## Request
An exact, complete copy of the entries below is required, minus any pictures.

## Dataset extract
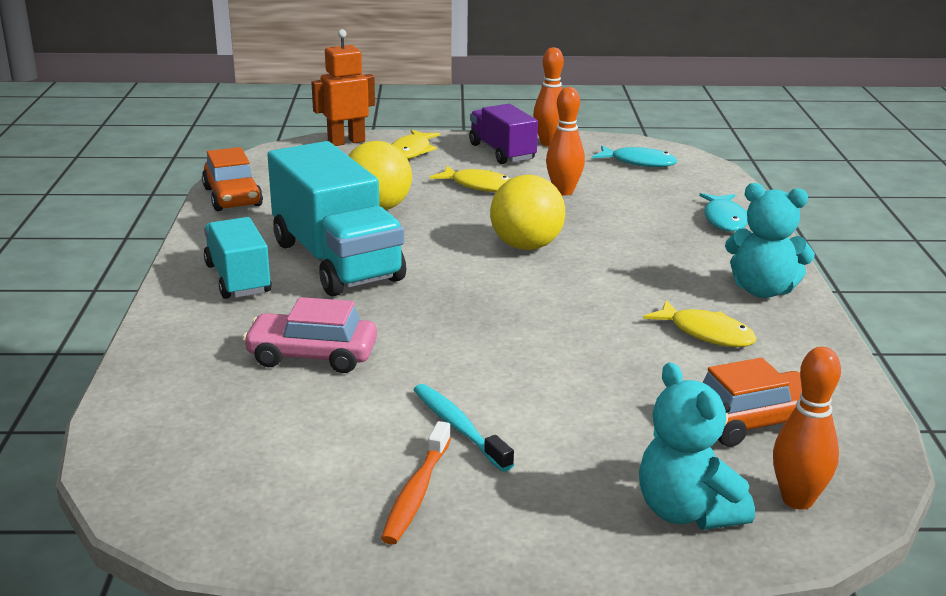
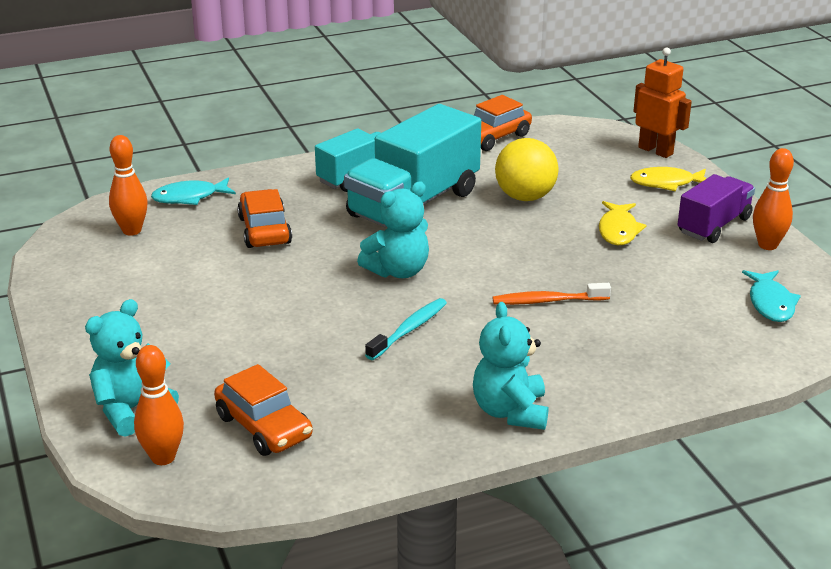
camera: 70 degrees right, 5 degrees up
(312, 356) = (264, 230): pink car -> orange car
(416, 493) = (117, 304): orange toothbrush -> orange toothbrush (547, 301)
(458, 427) = (199, 303): turquoise toothbrush -> turquoise toothbrush (409, 330)
(474, 294) = (398, 271): none -> turquoise teddy bear
(526, 246) = (507, 277): yellow ball -> none
(563, 192) = (647, 274): orange bowling pin -> orange bowling pin (132, 230)
(706, 333) = (402, 389): yellow fish -> none
(725, 219) = (663, 373): turquoise fish -> turquoise fish (189, 197)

## Exercise output
camera: 70 degrees right, 5 degrees up
(312, 356) = (264, 230): pink car -> orange car
(416, 493) = (117, 304): orange toothbrush -> orange toothbrush (547, 301)
(458, 427) = (199, 303): turquoise toothbrush -> turquoise toothbrush (409, 330)
(474, 294) = (398, 271): none -> turquoise teddy bear
(526, 246) = (507, 277): yellow ball -> none
(563, 192) = (647, 274): orange bowling pin -> orange bowling pin (132, 230)
(706, 333) = (402, 389): yellow fish -> none
(725, 219) = (663, 373): turquoise fish -> turquoise fish (189, 197)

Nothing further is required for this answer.